▶ Goal of the exercise:
Find the word "rectangle" in the records below. List each line containing it.

[Shape position updates]

* * *

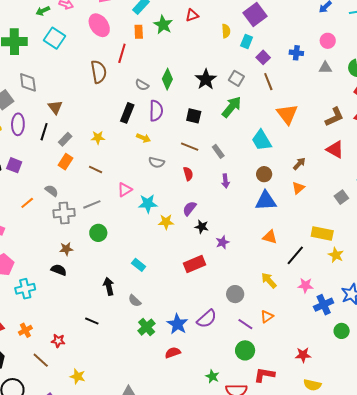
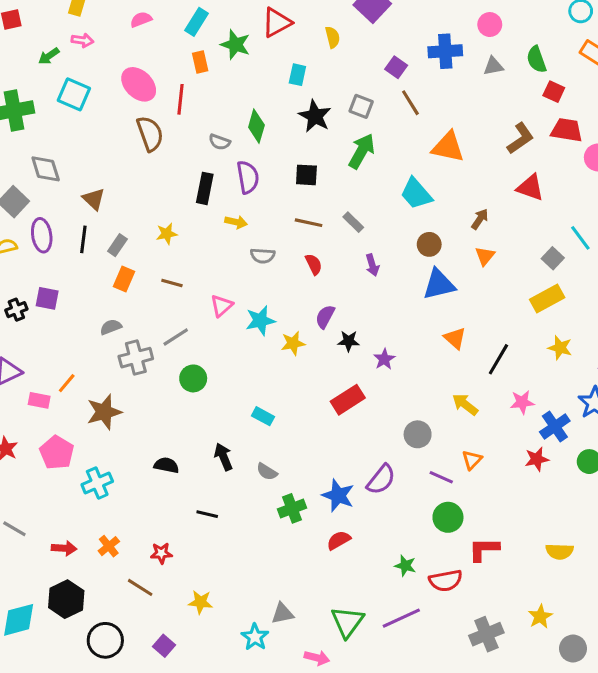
red triangle: (192, 15) -> (277, 22), size x1.5
pink ellipse: (99, 25) -> (139, 84), moved
cyan rectangle: (247, 42) -> (297, 75), moved
blue cross: (296, 53) -> (445, 51), size x1.5
orange triangle: (287, 114) -> (448, 147), turned -30
gray semicircle: (52, 191) -> (111, 327), turned -48
orange line: (27, 203) -> (67, 383), moved
yellow rectangle: (322, 233) -> (547, 298), moved, turned -30
orange triangle: (270, 237) -> (455, 338), turned 35
brown star: (66, 249) -> (104, 412), moved, size x1.6
black semicircle: (59, 270) -> (166, 465), moved
green cross: (147, 327) -> (292, 508), turned 30
red star: (303, 355) -> (537, 459), moved

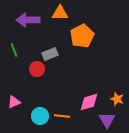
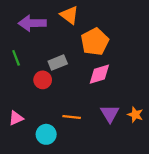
orange triangle: (60, 13) -> (69, 15), turned 36
pink diamond: (89, 102) -> (99, 74), moved
orange line: (62, 116) -> (72, 117), moved
purple triangle: (107, 120) -> (110, 113), moved

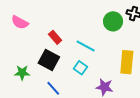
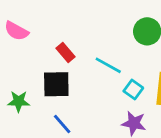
black square: (49, 60) -> (56, 84), turned -30
cyan square: (80, 68) -> (133, 90), moved

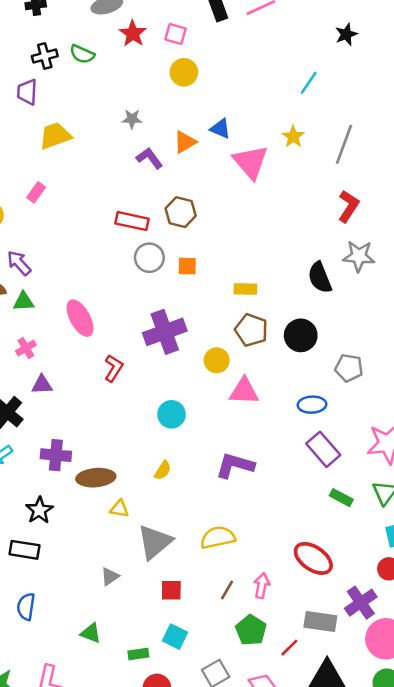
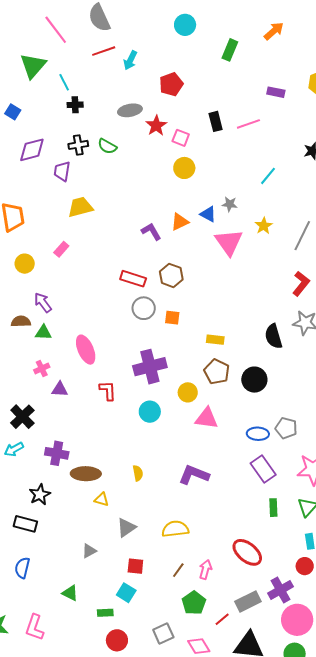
red star: (133, 34) -> (156, 126), moved
cyan line: (309, 83) -> (268, 176), moved
gray star: (132, 119) -> (230, 204), moved
red L-shape: (114, 368) -> (108, 391), turned -40
gray pentagon: (349, 368) -> (286, 428), moved
purple triangle: (42, 385) -> (60, 389), moved
cyan circle: (172, 414) -> (150, 412), moved
yellow semicircle: (163, 470) -> (138, 473), turned -49
green rectangle: (341, 498) -> (273, 508), turned 54
gray triangle: (155, 542) -> (126, 528), size x0.7
gray rectangle: (320, 621) -> (248, 601), turned -40
cyan square: (175, 637) -> (126, 593), moved

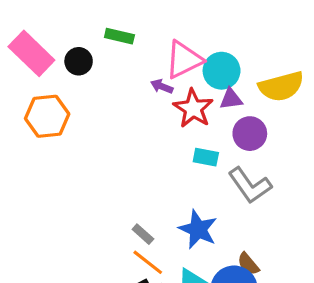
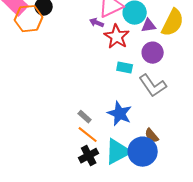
yellow semicircle: (281, 86) -> (173, 23), turned -48
purple triangle: (231, 99) -> (149, 26), moved
orange hexagon: (47, 116) -> (29, 19), moved

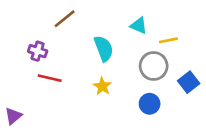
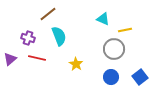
cyan semicircle: (104, 48) -> (59, 36), moved
blue square: (189, 82) -> (140, 77), moved
purple triangle: (13, 116) -> (10, 59), moved

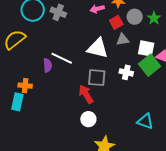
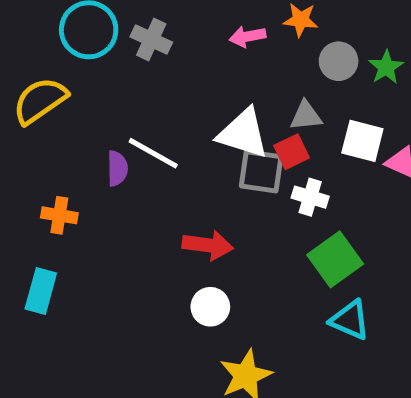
red square: (116, 22) -> (292, 152), moved
green square: (150, 65) -> (335, 259), moved
gray square: (97, 78) -> (261, 171), moved
red arrow: (86, 94) -> (208, 245), turned 126
cyan rectangle: (17, 102) -> (41, 291), moved

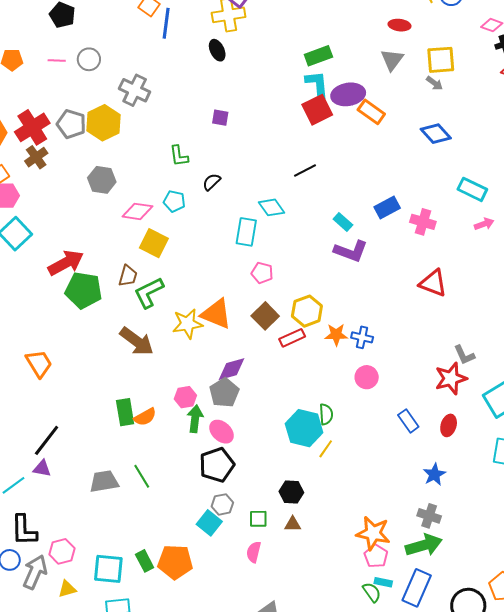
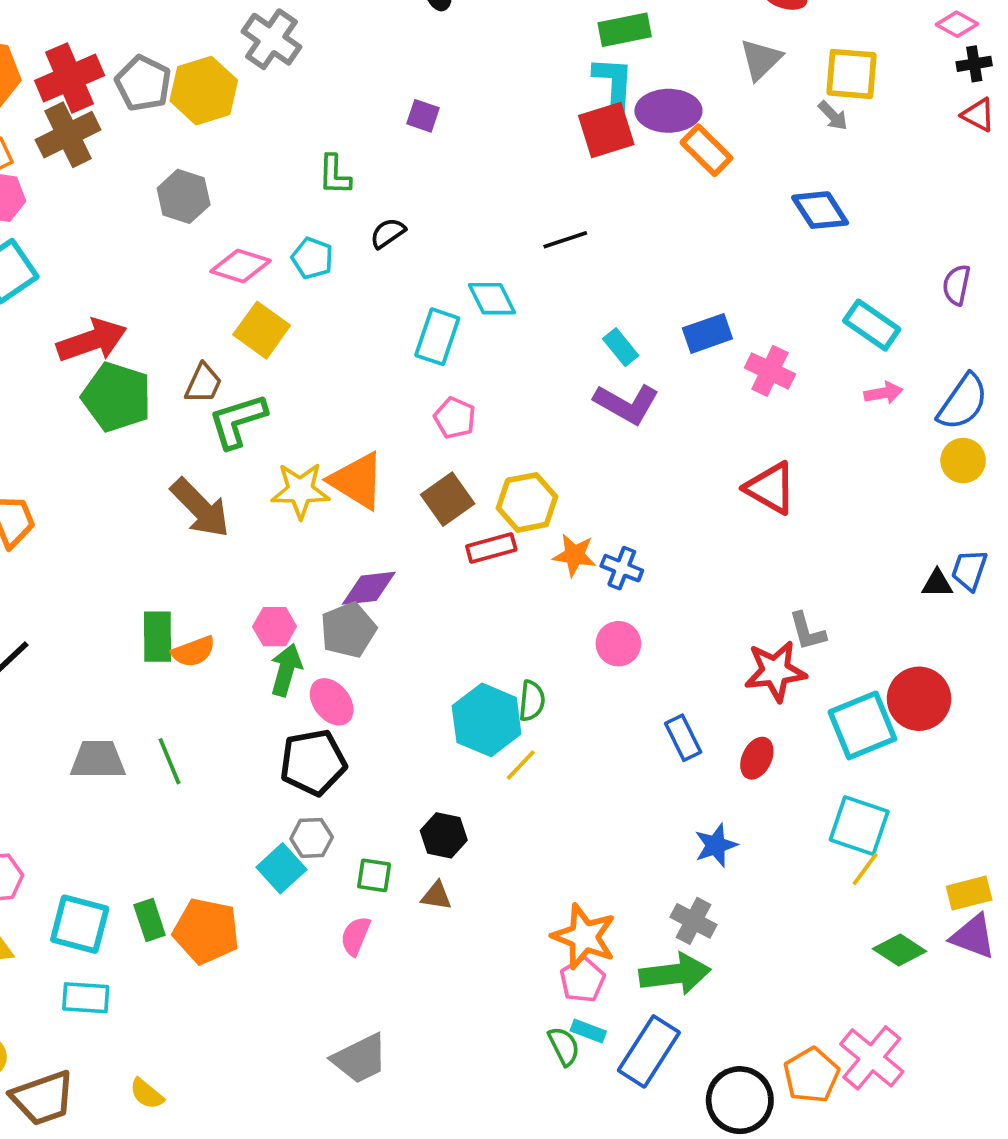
brown cross: (36, 157) -> (68, 135), size x1.4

* * *

▶ Answer for the task:
cyan rectangle: (247, 42) -> (297, 75), moved
yellow rectangle: (322, 233) -> (547, 298), moved, turned -30
green rectangle: (341, 498) -> (273, 508), turned 54
gray rectangle: (320, 621) -> (248, 601), turned -40
cyan rectangle: (17, 102) -> (41, 291), moved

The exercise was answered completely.